Given information section start

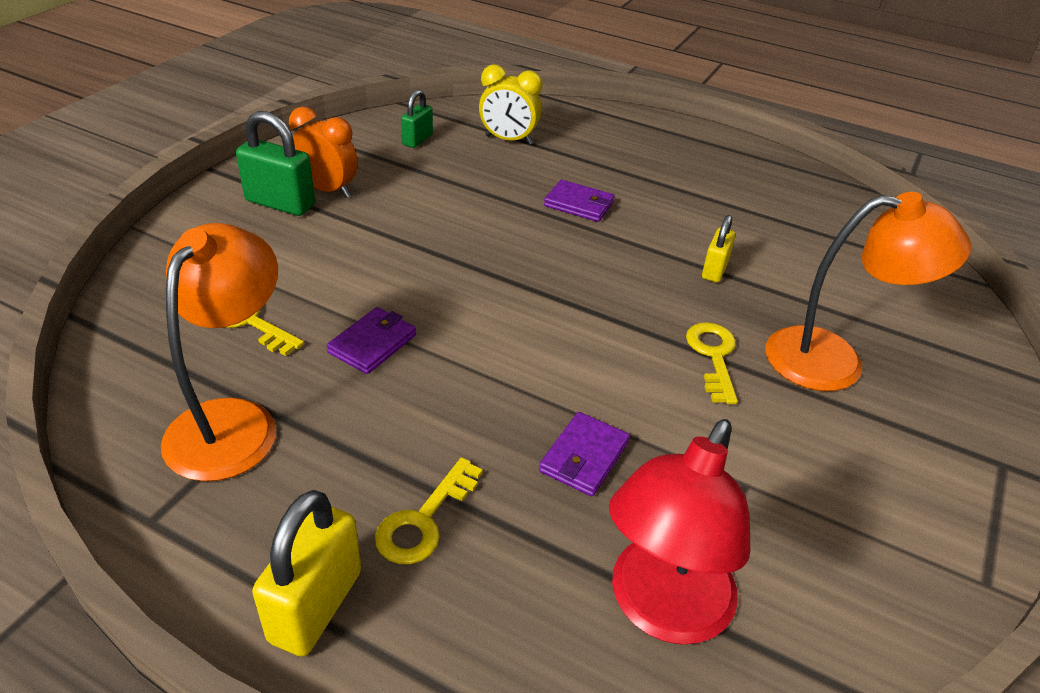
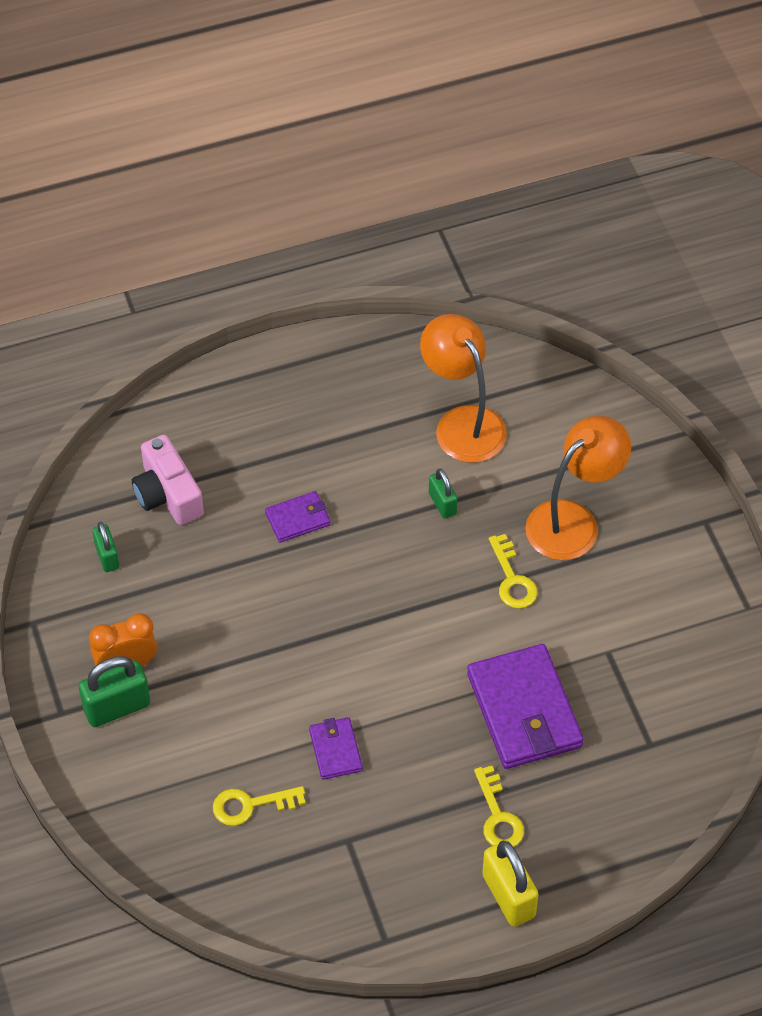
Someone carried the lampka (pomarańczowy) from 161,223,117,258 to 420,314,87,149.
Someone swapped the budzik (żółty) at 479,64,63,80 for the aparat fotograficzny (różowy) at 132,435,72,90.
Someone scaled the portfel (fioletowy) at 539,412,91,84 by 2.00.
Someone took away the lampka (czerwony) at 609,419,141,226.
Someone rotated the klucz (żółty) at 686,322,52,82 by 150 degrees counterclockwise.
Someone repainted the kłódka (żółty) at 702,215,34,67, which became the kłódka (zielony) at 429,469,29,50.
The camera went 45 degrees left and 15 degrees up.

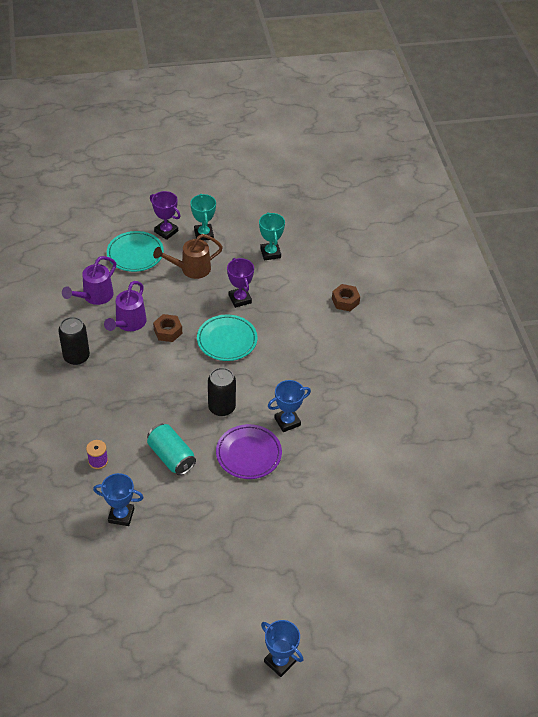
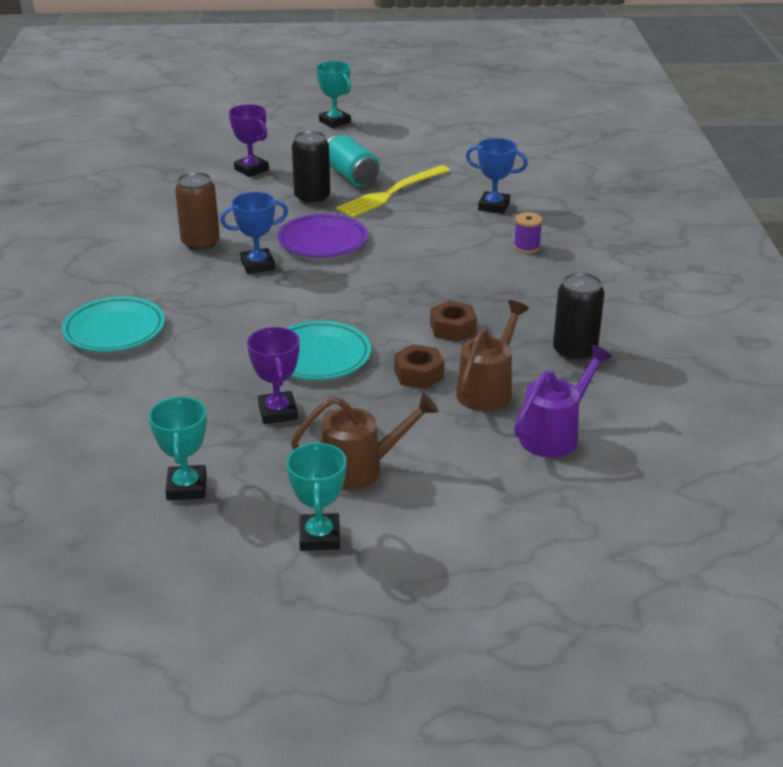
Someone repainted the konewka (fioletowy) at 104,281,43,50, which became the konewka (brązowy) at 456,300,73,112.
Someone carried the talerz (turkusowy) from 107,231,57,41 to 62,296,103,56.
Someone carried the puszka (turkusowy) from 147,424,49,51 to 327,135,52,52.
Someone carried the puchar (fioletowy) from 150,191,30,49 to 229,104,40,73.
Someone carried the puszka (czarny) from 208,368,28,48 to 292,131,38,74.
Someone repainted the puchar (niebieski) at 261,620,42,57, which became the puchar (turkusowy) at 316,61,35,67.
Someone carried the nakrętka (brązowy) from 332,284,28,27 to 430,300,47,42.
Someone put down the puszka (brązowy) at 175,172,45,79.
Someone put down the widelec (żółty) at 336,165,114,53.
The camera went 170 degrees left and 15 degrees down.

Given information section end
Given information section start

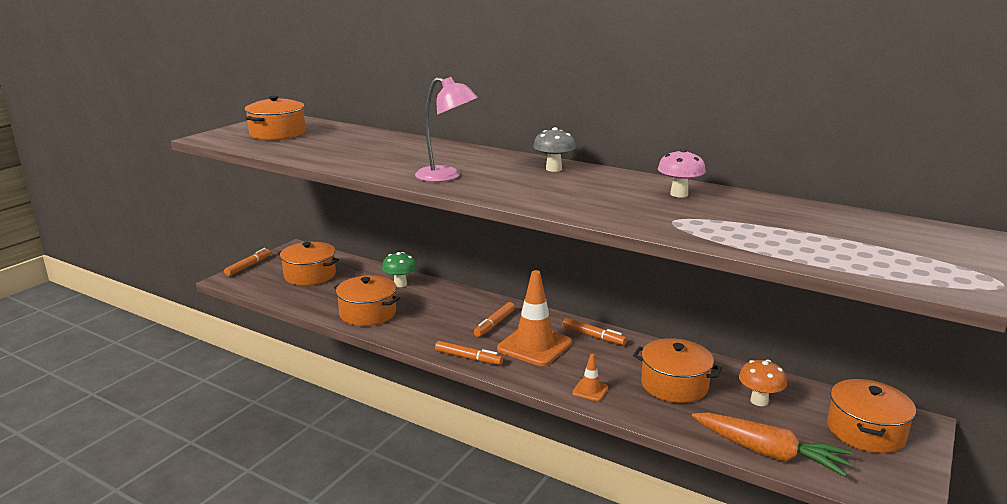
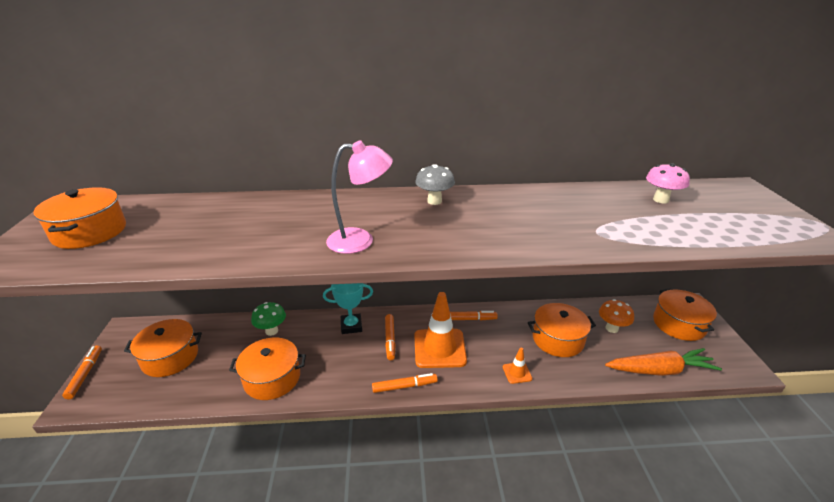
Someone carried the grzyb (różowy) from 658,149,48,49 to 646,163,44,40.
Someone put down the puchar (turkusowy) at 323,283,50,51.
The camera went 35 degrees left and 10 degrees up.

Given information section end
Given information section start

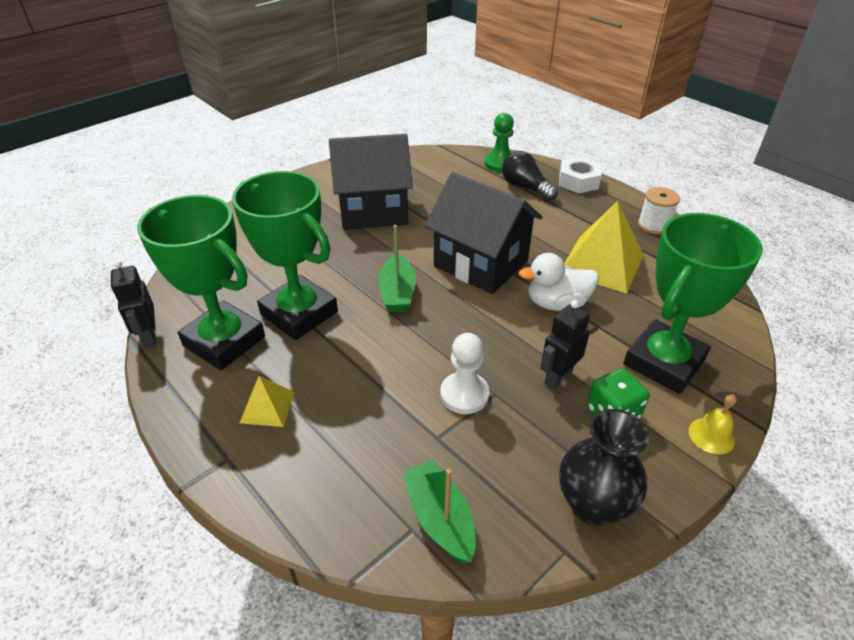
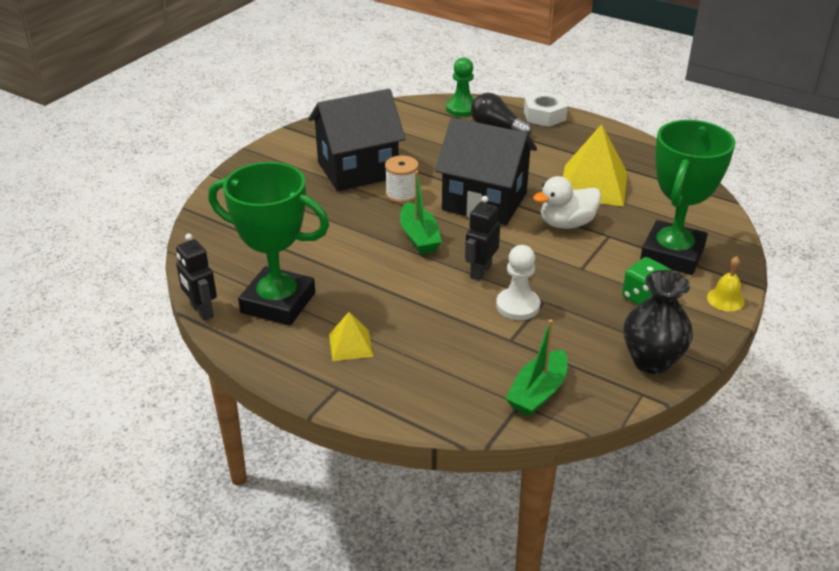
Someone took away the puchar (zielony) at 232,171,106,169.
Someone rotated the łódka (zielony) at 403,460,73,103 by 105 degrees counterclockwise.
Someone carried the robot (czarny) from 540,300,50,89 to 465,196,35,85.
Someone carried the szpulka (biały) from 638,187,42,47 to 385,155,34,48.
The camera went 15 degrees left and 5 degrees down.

Given information section end

Exercise requirements |
Could you return exactly the stretch of the data above that starts at the line with "Someone put down the widelec" and ends at the line with "The camera went 170", both lines included?

Task response |
Someone put down the widelec (żółty) at 336,165,114,53.
The camera went 170 degrees left and 15 degrees down.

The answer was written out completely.